» **EXERCISE OBJECTIVE**
After reading the data below, copy out every line that contains the word "teal".

*** Opening RECORDS SHOWN ***

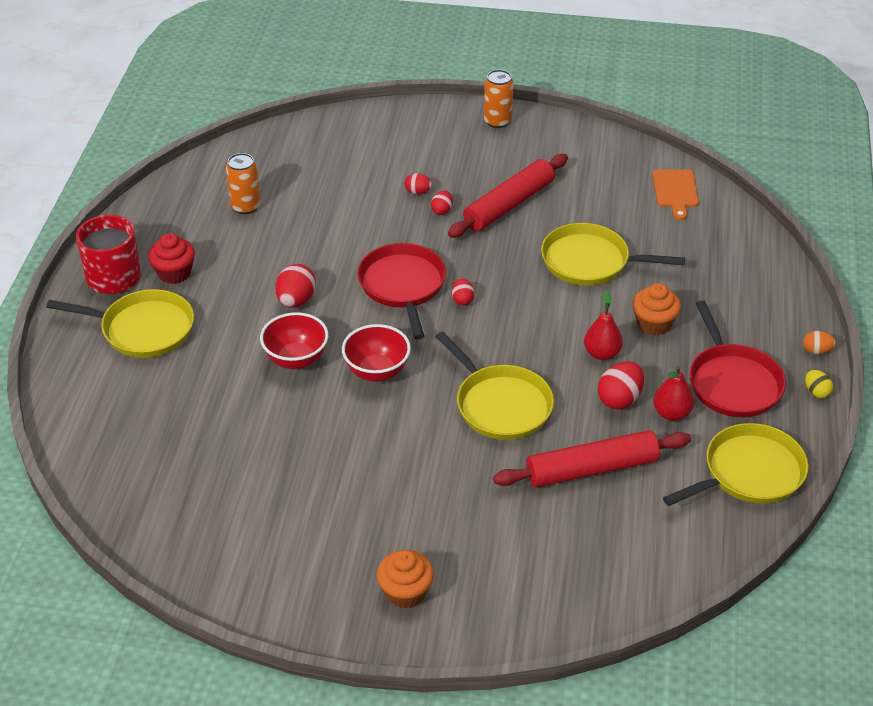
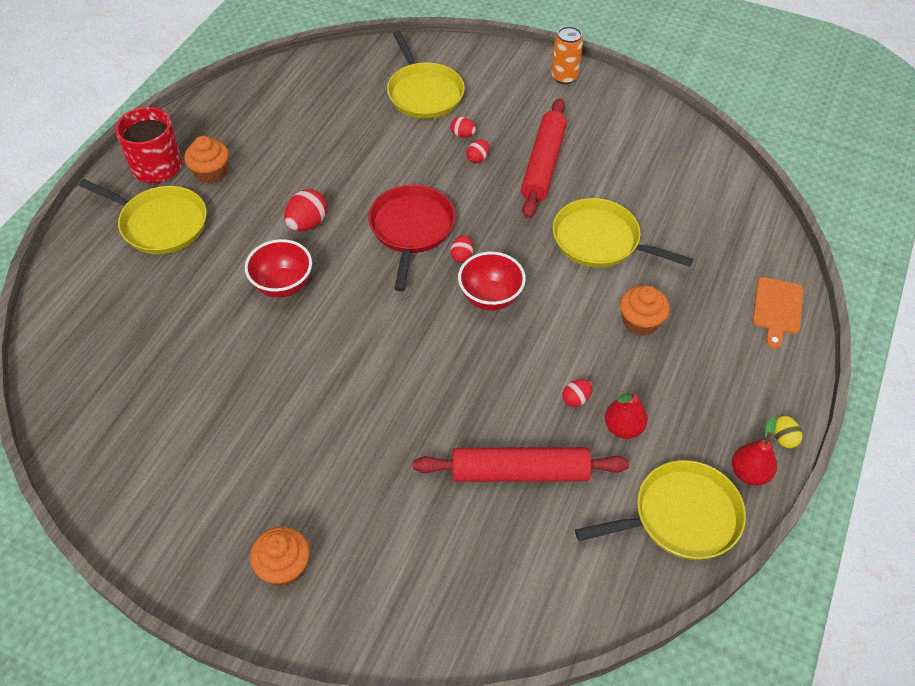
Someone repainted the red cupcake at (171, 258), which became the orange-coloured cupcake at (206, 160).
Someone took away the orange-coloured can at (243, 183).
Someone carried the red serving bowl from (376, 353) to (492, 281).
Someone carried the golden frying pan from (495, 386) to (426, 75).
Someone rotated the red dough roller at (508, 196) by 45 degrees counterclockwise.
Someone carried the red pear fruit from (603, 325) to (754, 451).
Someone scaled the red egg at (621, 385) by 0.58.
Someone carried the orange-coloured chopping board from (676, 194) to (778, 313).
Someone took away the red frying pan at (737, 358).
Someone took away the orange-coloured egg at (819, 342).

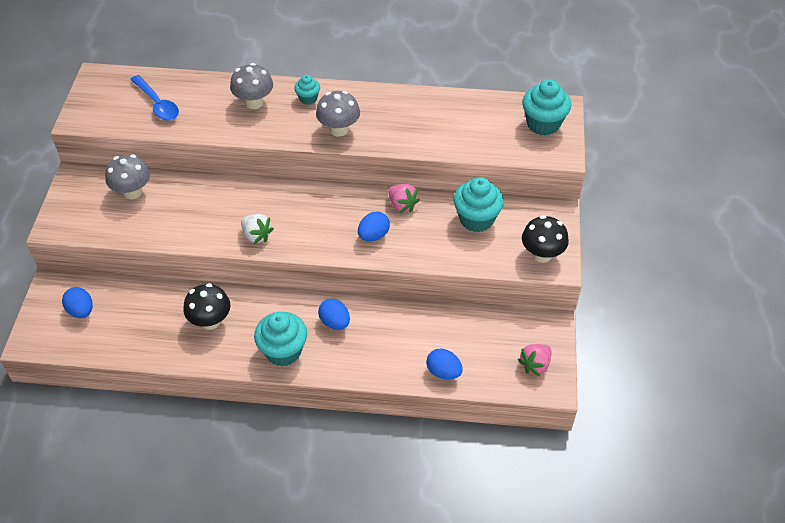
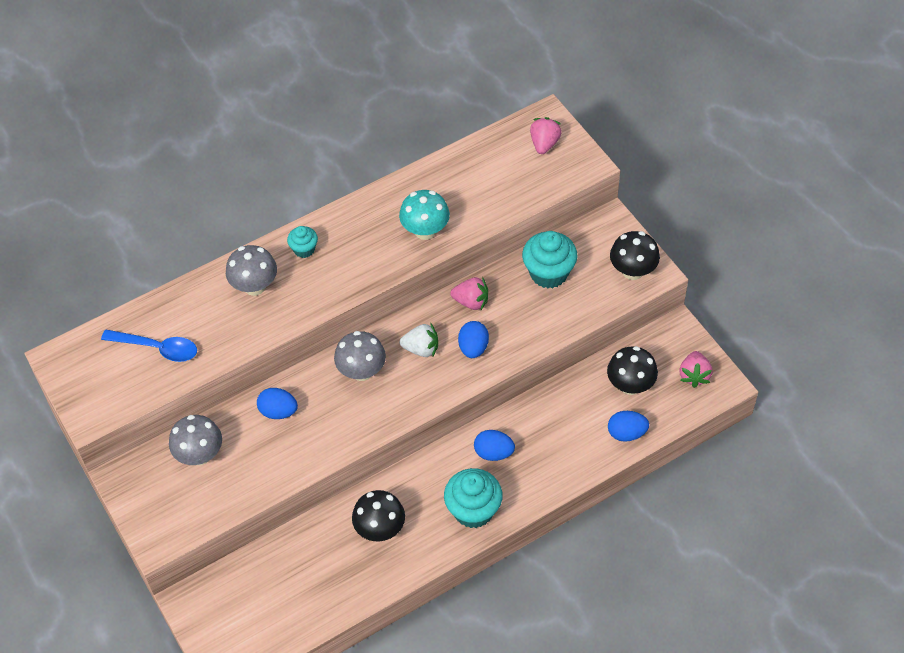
Someone carried the blue egg from (77, 302) to (277, 403).
Someone carried the white berry from (257, 229) to (419, 340).
Someone carried the gray mushroom from (338, 114) to (360, 356).
Someone swapped the teal cupcake at (546, 107) for the rosy berry at (546, 135).
Someone put down the teal mushroom at (424, 215).
Someone put down the ebony mushroom at (632, 370).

*** Closing RECORDS SHOWN ***

» **ANSWER TO THE EXERCISE**
Someone swapped the teal cupcake at (546, 107) for the rosy berry at (546, 135).
Someone put down the teal mushroom at (424, 215).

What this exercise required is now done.